*** DATA FOR THIS TASK ***

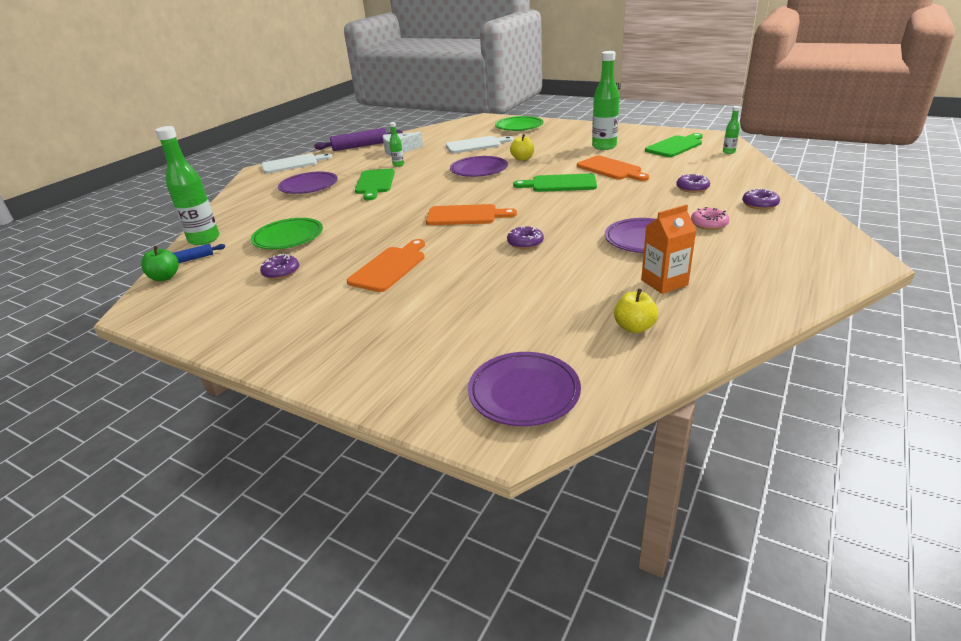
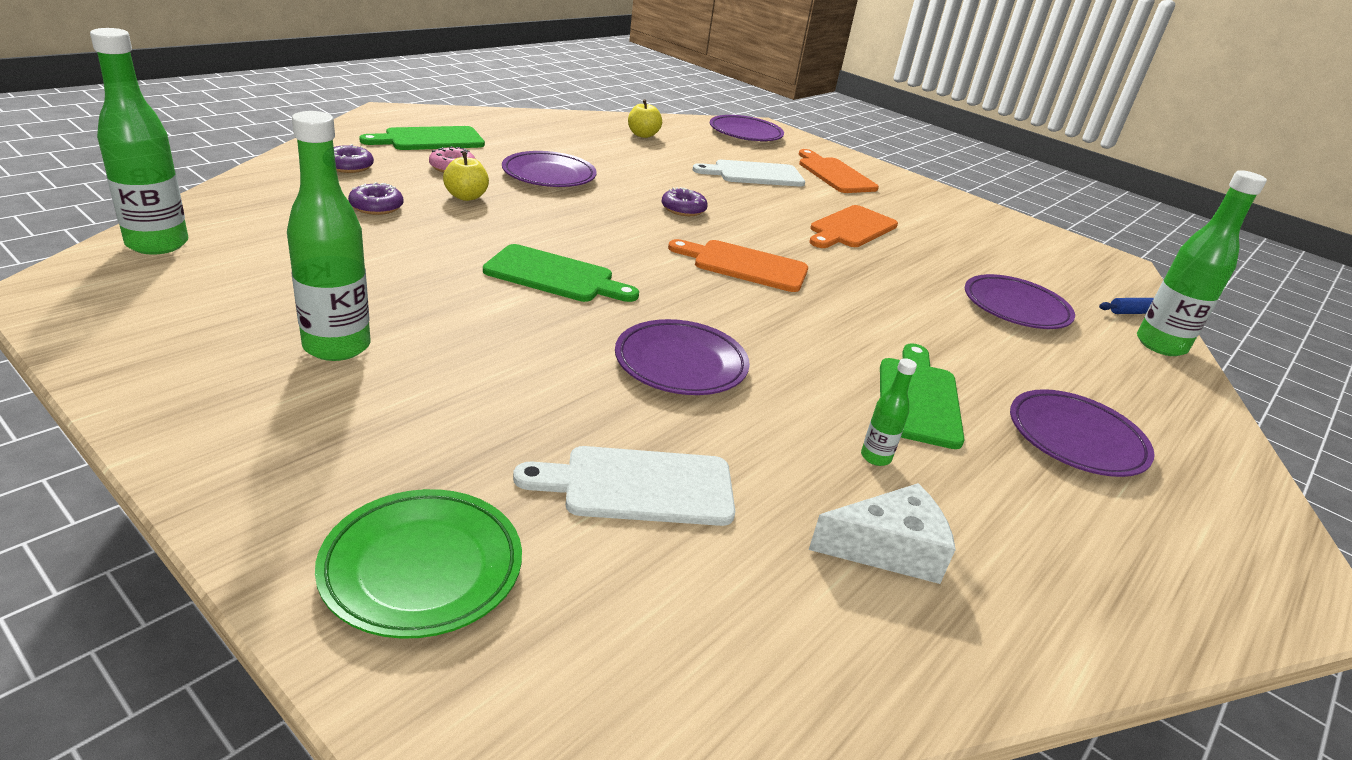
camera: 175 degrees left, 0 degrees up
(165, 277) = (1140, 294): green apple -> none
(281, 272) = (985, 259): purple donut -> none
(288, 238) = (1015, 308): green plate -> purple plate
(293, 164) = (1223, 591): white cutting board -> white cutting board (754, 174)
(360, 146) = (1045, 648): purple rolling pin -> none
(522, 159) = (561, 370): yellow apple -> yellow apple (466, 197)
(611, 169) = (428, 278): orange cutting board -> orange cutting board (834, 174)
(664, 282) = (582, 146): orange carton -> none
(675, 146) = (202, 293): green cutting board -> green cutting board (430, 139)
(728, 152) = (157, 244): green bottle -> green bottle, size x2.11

*** End of DATA FOR THIS TASK ***

*WHAT IS EXPECTED*: Restate the records above word for word. Skip every picture.

*OUTPUT FOR THIS TASK*:
camera: 175 degrees left, 0 degrees up
(165, 277) = (1140, 294): green apple -> none
(281, 272) = (985, 259): purple donut -> none
(288, 238) = (1015, 308): green plate -> purple plate
(293, 164) = (1223, 591): white cutting board -> white cutting board (754, 174)
(360, 146) = (1045, 648): purple rolling pin -> none
(522, 159) = (561, 370): yellow apple -> yellow apple (466, 197)
(611, 169) = (428, 278): orange cutting board -> orange cutting board (834, 174)
(664, 282) = (582, 146): orange carton -> none
(675, 146) = (202, 293): green cutting board -> green cutting board (430, 139)
(728, 152) = (157, 244): green bottle -> green bottle, size x2.11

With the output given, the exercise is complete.